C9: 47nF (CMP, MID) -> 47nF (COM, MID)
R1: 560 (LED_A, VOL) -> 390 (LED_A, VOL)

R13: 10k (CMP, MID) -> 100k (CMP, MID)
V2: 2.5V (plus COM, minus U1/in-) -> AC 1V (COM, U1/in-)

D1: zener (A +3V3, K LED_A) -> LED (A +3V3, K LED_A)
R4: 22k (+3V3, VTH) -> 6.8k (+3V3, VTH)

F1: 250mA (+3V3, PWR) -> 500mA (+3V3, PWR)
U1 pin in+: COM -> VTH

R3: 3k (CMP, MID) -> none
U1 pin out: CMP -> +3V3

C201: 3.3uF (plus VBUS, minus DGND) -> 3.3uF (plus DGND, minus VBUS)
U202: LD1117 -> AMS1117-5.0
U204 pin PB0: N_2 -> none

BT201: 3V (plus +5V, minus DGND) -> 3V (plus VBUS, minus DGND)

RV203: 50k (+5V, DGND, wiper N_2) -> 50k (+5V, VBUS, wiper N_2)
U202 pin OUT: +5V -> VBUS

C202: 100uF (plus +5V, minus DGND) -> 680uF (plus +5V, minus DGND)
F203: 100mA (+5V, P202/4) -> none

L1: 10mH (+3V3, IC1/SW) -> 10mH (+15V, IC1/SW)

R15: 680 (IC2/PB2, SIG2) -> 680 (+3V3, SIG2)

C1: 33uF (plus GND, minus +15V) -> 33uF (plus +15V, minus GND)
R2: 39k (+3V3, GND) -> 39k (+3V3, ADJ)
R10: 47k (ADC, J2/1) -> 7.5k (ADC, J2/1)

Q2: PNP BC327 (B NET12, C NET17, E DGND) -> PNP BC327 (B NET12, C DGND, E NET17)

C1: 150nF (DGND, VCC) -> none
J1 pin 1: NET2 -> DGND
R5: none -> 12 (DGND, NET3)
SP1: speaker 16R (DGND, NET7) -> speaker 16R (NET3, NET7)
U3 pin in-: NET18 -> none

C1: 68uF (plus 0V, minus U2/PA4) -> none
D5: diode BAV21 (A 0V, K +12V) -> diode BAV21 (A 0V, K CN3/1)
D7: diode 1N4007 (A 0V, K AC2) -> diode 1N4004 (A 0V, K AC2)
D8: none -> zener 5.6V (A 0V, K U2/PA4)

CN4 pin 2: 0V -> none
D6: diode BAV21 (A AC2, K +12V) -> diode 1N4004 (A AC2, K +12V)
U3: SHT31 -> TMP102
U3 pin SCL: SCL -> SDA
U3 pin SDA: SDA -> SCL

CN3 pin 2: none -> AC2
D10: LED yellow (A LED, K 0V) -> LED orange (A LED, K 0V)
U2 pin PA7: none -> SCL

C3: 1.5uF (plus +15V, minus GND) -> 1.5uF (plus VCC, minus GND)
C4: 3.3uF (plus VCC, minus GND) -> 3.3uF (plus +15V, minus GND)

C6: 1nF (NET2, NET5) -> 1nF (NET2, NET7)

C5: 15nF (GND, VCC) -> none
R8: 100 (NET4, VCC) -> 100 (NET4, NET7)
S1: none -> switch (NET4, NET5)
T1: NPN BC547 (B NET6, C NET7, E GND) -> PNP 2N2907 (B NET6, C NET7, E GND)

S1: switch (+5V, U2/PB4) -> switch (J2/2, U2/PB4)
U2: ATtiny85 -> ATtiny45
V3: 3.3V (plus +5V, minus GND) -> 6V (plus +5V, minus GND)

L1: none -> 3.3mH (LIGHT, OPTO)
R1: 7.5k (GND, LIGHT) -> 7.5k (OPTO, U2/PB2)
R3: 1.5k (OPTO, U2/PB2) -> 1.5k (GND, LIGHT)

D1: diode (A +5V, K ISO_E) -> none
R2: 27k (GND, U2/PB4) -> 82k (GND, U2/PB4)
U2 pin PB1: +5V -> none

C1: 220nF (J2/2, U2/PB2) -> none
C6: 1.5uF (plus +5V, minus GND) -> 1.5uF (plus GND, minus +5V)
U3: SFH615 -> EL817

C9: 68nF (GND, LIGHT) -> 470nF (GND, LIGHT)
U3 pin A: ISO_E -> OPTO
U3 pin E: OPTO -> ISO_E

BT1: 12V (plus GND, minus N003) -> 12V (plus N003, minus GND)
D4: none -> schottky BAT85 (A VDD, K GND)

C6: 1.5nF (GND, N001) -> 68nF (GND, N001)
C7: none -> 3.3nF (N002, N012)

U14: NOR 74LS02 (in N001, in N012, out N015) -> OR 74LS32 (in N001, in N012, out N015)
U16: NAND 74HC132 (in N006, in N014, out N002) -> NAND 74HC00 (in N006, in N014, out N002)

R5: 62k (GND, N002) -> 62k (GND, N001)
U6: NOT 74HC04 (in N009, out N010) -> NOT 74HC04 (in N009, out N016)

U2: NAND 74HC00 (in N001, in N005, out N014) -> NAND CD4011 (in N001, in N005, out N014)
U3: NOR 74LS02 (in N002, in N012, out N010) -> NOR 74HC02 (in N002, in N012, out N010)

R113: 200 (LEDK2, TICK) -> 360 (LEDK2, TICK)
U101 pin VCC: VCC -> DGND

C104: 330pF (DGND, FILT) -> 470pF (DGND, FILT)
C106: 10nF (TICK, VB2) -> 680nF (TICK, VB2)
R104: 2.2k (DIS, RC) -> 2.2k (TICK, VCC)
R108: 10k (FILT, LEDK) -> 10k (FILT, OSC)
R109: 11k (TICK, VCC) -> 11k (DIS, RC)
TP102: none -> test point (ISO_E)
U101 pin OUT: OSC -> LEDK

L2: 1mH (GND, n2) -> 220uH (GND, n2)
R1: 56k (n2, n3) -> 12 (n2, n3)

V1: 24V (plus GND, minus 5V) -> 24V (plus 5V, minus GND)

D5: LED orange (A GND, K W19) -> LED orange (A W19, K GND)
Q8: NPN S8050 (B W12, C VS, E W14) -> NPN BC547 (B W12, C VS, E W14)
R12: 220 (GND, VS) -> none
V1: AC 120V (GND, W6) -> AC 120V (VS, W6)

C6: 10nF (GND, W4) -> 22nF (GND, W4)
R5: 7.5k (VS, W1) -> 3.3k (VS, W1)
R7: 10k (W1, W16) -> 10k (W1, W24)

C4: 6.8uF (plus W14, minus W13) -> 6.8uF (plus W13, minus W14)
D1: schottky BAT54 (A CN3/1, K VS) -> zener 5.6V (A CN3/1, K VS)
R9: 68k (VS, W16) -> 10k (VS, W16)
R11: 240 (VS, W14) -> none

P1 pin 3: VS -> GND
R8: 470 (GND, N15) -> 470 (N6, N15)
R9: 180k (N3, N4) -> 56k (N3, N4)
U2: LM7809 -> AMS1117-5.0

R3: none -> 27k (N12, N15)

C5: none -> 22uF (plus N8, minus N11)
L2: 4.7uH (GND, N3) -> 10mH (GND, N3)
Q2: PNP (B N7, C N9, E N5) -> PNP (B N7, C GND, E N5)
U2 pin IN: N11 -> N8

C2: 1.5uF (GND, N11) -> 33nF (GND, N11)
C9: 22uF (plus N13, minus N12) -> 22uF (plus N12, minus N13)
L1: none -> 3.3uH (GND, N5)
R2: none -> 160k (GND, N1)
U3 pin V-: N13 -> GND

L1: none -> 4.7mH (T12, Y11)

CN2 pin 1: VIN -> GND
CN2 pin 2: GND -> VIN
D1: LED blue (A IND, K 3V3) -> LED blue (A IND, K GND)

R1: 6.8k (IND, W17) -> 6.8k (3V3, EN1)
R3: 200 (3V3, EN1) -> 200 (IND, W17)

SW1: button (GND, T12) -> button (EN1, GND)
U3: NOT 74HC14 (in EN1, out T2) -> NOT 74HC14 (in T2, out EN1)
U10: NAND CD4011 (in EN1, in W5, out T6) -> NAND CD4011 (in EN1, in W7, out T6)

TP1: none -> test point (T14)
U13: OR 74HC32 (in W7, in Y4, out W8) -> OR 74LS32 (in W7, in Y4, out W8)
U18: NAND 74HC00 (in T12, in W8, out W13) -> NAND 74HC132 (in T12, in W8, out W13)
============================================================
**What you are asked to do:** Return only the number of lines above in which the string "OPTO" occurs.

**Answer to the problem:** 5